(Data to examine)

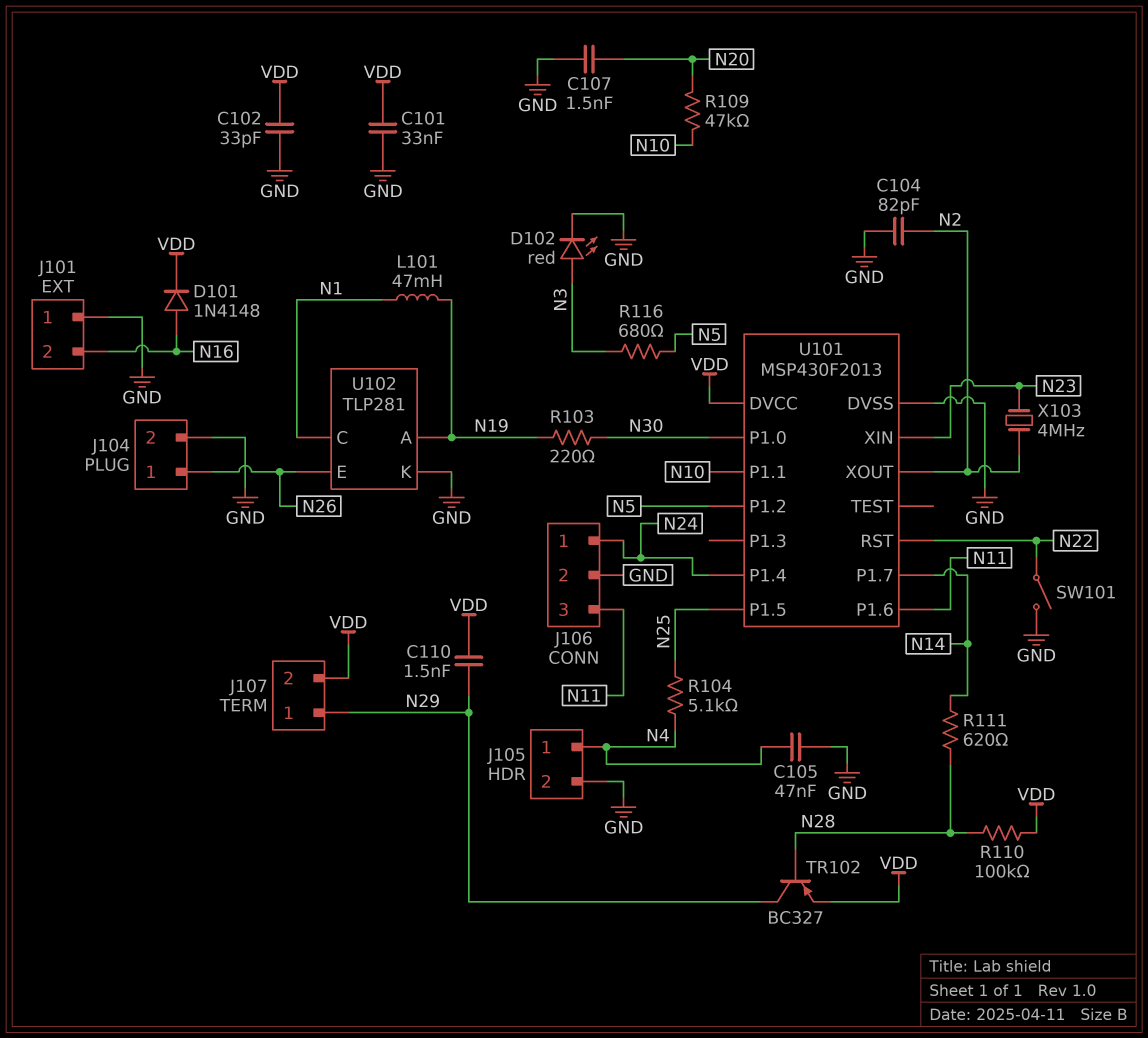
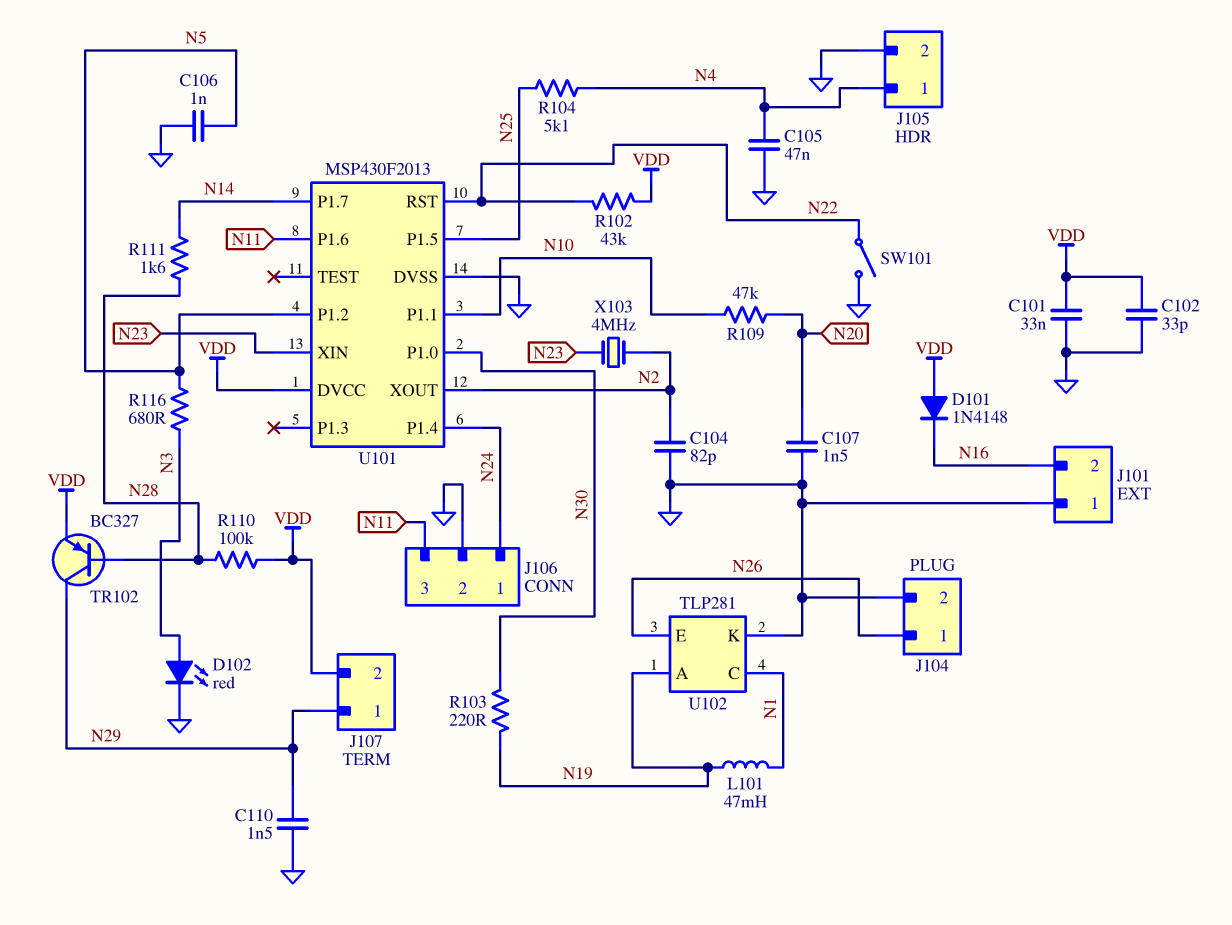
C106: none -> 1nF (GND, N5)
C110: 1.5nF (N29, VDD) -> 1.5nF (GND, N29)
D101: diode 1N4148 (A N16, K VDD) -> diode 1N4148 (A VDD, K N16)
R102: none -> 43k (N22, VDD)
R111: 620 (N14, N28) -> 1.6k (N14, N28)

(What the exercise asks) Looking at the records above, which lines contain "none"? Copy those lines.

(Written answer)
C106: none -> 1nF (GND, N5)
R102: none -> 43k (N22, VDD)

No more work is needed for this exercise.